#### [Your goal]
Within the data, how many lines hold the word "facing"? Answer with nothing but the number.

#### [Task data]
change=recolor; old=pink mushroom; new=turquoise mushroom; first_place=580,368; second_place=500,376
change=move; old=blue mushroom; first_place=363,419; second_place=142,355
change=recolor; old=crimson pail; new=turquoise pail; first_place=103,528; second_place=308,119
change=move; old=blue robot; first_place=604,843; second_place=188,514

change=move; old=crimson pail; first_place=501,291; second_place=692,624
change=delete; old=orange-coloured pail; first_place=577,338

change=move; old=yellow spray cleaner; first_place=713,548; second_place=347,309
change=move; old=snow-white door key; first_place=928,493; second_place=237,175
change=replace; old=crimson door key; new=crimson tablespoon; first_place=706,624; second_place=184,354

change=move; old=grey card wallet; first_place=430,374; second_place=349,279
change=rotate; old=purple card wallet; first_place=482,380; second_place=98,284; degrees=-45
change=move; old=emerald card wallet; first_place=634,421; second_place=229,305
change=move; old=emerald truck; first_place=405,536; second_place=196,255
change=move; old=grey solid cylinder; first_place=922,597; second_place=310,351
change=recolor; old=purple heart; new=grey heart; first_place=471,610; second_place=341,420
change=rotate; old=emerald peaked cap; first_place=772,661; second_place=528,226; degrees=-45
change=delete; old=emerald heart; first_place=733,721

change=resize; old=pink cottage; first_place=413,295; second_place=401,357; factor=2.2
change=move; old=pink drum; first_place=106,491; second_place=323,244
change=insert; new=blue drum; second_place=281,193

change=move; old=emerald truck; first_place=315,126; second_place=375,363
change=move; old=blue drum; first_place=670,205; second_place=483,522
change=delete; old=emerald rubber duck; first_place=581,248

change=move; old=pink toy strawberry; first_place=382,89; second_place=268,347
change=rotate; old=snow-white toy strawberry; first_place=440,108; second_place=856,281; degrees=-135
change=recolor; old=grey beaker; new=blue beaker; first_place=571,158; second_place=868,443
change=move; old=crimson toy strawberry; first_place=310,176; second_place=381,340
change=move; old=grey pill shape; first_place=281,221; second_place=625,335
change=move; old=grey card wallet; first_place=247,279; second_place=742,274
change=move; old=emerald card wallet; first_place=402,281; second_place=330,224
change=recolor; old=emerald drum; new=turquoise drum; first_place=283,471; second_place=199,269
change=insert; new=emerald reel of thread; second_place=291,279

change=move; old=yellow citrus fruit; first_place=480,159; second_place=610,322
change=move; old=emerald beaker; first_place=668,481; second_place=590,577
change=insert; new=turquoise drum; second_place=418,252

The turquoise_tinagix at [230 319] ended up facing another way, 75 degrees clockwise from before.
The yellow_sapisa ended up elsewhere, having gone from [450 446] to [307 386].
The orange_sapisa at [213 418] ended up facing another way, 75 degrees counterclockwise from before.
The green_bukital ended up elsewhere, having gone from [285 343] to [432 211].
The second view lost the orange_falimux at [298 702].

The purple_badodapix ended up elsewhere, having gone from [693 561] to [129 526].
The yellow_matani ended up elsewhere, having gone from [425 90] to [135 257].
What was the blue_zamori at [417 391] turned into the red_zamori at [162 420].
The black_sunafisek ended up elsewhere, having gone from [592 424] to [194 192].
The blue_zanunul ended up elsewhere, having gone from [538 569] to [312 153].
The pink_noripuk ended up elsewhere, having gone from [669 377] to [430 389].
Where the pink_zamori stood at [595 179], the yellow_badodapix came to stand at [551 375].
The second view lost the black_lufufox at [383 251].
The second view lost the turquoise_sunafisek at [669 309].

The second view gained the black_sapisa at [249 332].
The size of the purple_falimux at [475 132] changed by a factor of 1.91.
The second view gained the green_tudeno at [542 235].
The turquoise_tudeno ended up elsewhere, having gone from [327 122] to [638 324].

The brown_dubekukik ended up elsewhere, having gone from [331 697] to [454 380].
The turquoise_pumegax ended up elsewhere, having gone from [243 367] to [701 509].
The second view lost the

#### [Answer]
2